▶ **Provided records**
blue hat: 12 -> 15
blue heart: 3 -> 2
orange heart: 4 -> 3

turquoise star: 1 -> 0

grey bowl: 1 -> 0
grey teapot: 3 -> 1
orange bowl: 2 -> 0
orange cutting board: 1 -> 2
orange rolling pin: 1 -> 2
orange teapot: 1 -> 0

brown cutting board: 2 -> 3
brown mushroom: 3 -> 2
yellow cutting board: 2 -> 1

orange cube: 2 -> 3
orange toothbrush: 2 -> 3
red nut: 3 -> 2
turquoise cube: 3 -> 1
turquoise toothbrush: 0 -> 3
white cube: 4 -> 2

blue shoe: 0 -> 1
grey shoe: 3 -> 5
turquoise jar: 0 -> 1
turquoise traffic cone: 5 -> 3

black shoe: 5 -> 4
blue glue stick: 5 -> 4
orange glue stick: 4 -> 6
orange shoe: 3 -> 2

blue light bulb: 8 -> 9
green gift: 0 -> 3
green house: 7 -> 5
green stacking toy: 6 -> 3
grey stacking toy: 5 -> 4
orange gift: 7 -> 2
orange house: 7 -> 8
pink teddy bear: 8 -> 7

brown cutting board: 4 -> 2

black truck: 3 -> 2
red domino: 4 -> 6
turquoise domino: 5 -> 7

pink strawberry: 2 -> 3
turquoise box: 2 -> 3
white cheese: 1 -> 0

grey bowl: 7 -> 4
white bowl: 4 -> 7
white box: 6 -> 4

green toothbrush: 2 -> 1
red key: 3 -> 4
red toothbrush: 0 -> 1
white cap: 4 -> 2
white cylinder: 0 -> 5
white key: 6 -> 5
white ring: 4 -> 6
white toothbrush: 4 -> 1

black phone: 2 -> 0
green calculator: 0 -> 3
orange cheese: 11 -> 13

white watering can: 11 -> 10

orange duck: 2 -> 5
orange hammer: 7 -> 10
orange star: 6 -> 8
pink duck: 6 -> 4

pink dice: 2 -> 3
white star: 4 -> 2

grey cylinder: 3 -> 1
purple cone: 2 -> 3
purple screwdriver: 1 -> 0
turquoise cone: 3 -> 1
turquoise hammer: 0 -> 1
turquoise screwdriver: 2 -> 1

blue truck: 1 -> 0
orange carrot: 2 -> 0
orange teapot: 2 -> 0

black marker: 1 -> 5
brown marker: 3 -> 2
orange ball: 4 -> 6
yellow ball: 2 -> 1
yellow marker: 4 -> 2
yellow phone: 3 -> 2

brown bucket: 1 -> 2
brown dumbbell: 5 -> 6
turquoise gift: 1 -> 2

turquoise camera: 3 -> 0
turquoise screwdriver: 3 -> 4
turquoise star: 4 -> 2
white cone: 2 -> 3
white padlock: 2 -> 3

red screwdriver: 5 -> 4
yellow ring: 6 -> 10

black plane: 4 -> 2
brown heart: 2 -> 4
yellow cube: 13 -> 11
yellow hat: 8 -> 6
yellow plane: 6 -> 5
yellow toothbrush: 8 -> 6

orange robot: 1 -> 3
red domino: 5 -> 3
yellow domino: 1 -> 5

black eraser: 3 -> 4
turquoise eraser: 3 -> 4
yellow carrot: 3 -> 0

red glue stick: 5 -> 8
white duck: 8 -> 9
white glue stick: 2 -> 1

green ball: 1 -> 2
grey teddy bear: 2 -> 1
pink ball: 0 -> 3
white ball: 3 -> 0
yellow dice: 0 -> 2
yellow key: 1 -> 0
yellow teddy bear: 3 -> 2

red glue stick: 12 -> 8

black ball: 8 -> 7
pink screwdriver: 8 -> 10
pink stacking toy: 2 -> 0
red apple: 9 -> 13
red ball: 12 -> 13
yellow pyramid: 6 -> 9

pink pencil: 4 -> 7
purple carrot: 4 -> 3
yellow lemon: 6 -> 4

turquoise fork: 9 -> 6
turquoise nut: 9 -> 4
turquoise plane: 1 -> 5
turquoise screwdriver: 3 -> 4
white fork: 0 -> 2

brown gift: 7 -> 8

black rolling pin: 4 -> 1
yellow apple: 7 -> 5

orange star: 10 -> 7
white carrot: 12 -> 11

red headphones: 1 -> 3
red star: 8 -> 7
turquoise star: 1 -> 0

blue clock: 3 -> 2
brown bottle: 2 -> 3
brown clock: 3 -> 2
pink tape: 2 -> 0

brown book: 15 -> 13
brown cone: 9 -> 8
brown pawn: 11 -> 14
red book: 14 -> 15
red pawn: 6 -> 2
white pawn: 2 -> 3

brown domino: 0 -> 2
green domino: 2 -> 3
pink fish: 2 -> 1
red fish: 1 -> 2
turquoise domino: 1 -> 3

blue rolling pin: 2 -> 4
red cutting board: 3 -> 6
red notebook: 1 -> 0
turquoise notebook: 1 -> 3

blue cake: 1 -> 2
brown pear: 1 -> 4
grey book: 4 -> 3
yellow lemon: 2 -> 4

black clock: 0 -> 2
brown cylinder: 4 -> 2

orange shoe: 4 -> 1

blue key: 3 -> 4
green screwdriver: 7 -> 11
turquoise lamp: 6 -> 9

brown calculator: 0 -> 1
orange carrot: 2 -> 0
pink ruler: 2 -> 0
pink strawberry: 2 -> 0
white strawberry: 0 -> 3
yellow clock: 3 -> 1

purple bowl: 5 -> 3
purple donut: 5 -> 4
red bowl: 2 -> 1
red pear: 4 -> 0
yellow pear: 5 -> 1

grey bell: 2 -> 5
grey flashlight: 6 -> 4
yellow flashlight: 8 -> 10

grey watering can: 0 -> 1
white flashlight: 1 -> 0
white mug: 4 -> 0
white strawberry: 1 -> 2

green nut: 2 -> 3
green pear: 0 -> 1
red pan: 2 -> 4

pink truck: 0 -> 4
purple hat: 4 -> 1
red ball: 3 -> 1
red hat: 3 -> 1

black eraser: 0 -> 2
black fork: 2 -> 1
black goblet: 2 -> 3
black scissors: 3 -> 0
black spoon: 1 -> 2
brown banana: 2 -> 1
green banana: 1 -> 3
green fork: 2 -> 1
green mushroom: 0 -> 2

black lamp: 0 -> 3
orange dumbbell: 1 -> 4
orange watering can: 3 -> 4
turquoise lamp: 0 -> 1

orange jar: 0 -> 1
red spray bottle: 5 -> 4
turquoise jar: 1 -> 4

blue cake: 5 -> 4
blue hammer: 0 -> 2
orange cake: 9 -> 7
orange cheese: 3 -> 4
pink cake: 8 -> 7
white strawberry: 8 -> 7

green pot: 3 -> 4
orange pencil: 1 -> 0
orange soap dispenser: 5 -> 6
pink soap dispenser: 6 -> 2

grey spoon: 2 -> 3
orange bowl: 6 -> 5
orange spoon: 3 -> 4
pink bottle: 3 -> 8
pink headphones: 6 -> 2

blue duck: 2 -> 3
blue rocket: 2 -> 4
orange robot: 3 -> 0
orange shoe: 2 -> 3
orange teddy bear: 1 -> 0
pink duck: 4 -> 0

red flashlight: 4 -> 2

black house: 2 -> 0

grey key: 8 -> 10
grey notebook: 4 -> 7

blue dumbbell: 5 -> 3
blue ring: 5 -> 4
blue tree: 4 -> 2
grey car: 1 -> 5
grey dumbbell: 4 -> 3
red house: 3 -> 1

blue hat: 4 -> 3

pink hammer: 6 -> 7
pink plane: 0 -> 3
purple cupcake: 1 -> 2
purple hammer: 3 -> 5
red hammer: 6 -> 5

▶ **Your goal**
Look above for the line with "yellow lemon: 2 -> 4"; retype exactly that line, every line after it up to the line with "orange soap dispenser: 5 -> 6", and that line too, nothing else.

▶ **Response to this exercise**
yellow lemon: 2 -> 4

black clock: 0 -> 2
brown cylinder: 4 -> 2

orange shoe: 4 -> 1

blue key: 3 -> 4
green screwdriver: 7 -> 11
turquoise lamp: 6 -> 9

brown calculator: 0 -> 1
orange carrot: 2 -> 0
pink ruler: 2 -> 0
pink strawberry: 2 -> 0
white strawberry: 0 -> 3
yellow clock: 3 -> 1

purple bowl: 5 -> 3
purple donut: 5 -> 4
red bowl: 2 -> 1
red pear: 4 -> 0
yellow pear: 5 -> 1

grey bell: 2 -> 5
grey flashlight: 6 -> 4
yellow flashlight: 8 -> 10

grey watering can: 0 -> 1
white flashlight: 1 -> 0
white mug: 4 -> 0
white strawberry: 1 -> 2

green nut: 2 -> 3
green pear: 0 -> 1
red pan: 2 -> 4

pink truck: 0 -> 4
purple hat: 4 -> 1
red ball: 3 -> 1
red hat: 3 -> 1

black eraser: 0 -> 2
black fork: 2 -> 1
black goblet: 2 -> 3
black scissors: 3 -> 0
black spoon: 1 -> 2
brown banana: 2 -> 1
green banana: 1 -> 3
green fork: 2 -> 1
green mushroom: 0 -> 2

black lamp: 0 -> 3
orange dumbbell: 1 -> 4
orange watering can: 3 -> 4
turquoise lamp: 0 -> 1

orange jar: 0 -> 1
red spray bottle: 5 -> 4
turquoise jar: 1 -> 4

blue cake: 5 -> 4
blue hammer: 0 -> 2
orange cake: 9 -> 7
orange cheese: 3 -> 4
pink cake: 8 -> 7
white strawberry: 8 -> 7

green pot: 3 -> 4
orange pencil: 1 -> 0
orange soap dispenser: 5 -> 6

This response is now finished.